# ACTIVITY
Please copy the listing that follows exactly, leaving out any pictures.

# WORKING DATA
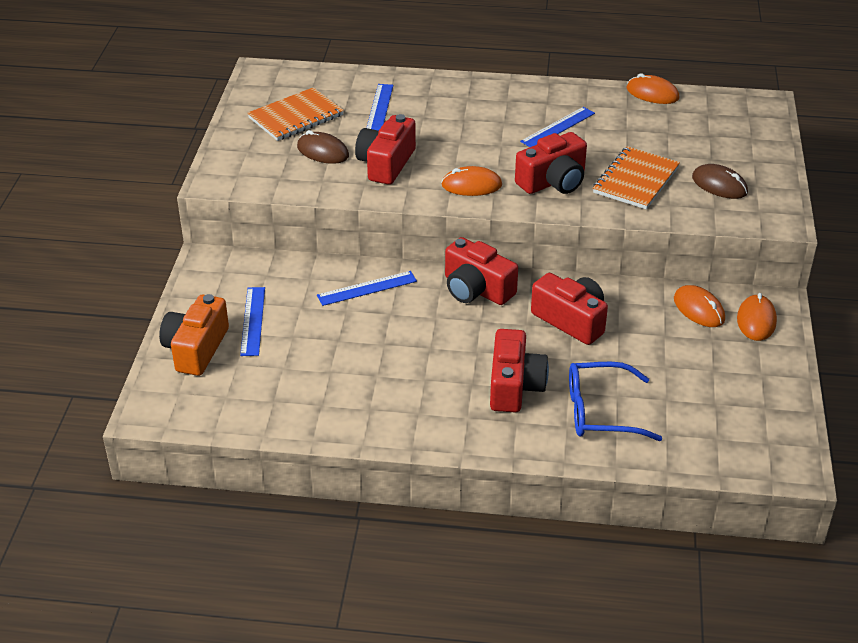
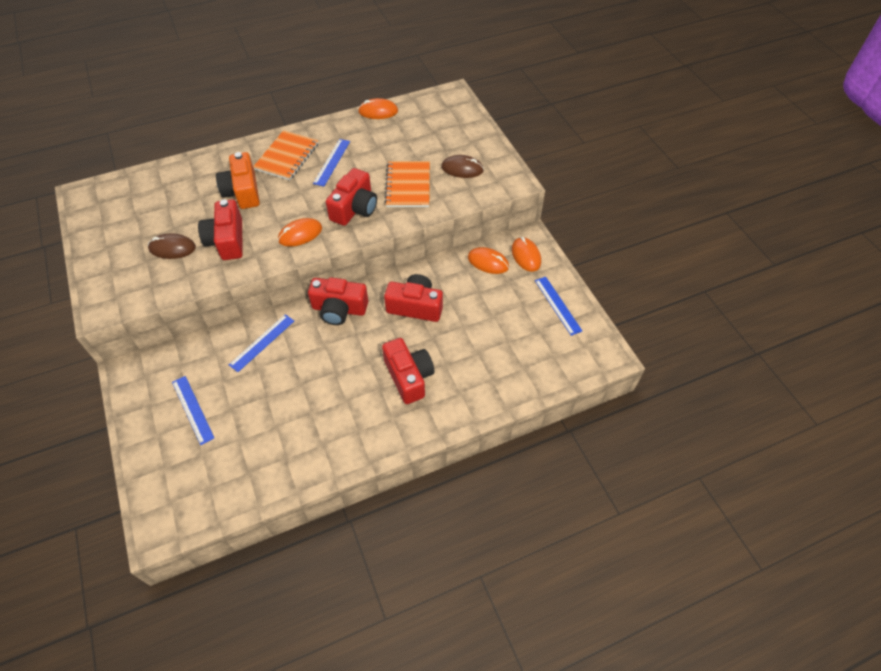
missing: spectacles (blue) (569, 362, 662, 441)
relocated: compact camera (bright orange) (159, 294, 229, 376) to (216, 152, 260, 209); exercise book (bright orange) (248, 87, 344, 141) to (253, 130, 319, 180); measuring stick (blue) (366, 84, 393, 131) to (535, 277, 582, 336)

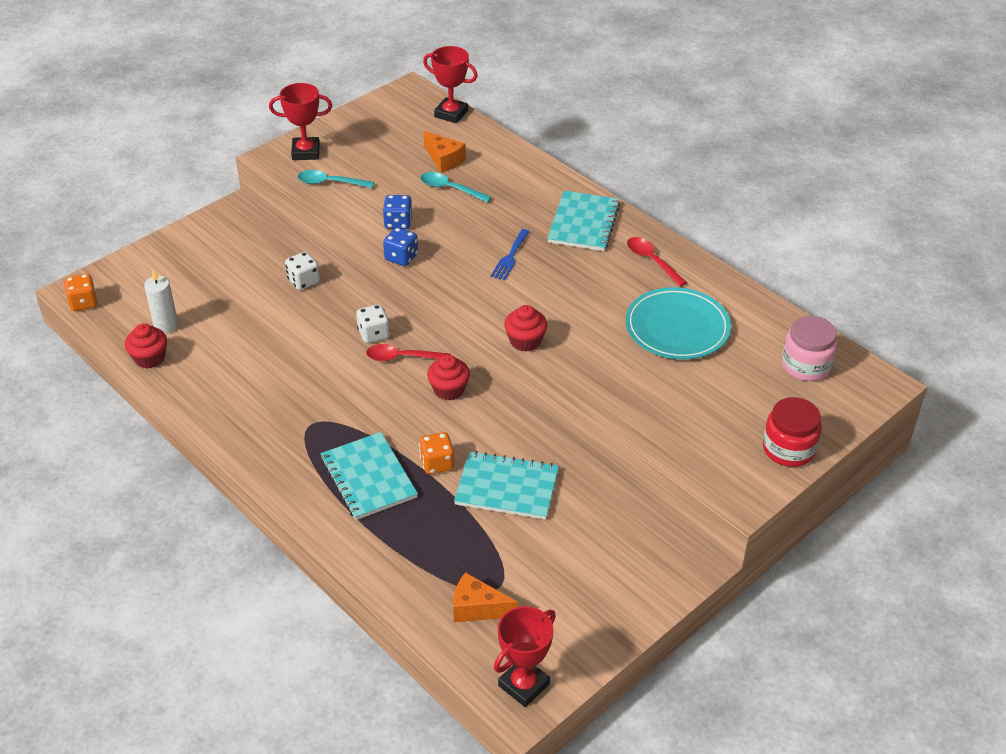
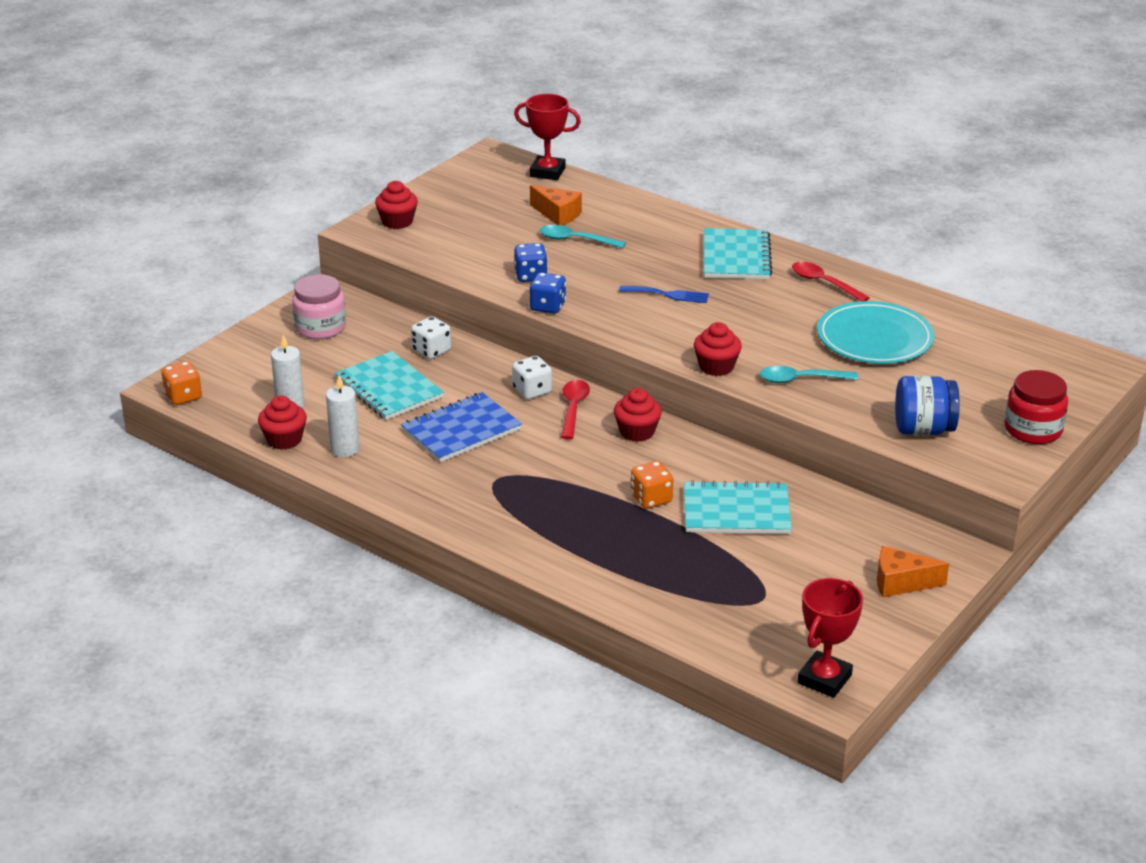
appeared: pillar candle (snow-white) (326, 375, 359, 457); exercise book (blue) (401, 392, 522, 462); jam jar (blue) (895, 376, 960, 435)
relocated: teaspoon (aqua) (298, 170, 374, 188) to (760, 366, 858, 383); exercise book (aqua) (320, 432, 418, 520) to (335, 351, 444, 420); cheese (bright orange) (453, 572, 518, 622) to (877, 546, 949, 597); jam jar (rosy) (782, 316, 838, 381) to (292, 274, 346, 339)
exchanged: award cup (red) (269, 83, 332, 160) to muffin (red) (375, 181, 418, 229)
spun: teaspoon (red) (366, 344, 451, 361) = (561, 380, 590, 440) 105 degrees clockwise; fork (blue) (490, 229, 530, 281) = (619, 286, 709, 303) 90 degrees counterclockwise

# OUTPUT OF THE TASK
missing: spectacles (blue) (569, 362, 662, 441)
relocated: compact camera (bright orange) (159, 294, 229, 376) to (216, 152, 260, 209); exercise book (bright orange) (248, 87, 344, 141) to (253, 130, 319, 180); measuring stick (blue) (366, 84, 393, 131) to (535, 277, 582, 336)

appeared: pillar candle (snow-white) (326, 375, 359, 457); exercise book (blue) (401, 392, 522, 462); jam jar (blue) (895, 376, 960, 435)
relocated: teaspoon (aqua) (298, 170, 374, 188) to (760, 366, 858, 383); exercise book (aqua) (320, 432, 418, 520) to (335, 351, 444, 420); cheese (bright orange) (453, 572, 518, 622) to (877, 546, 949, 597); jam jar (rosy) (782, 316, 838, 381) to (292, 274, 346, 339)
exchanged: award cup (red) (269, 83, 332, 160) to muffin (red) (375, 181, 418, 229)
spun: teaspoon (red) (366, 344, 451, 361) = (561, 380, 590, 440) 105 degrees clockwise; fork (blue) (490, 229, 530, 281) = (619, 286, 709, 303) 90 degrees counterclockwise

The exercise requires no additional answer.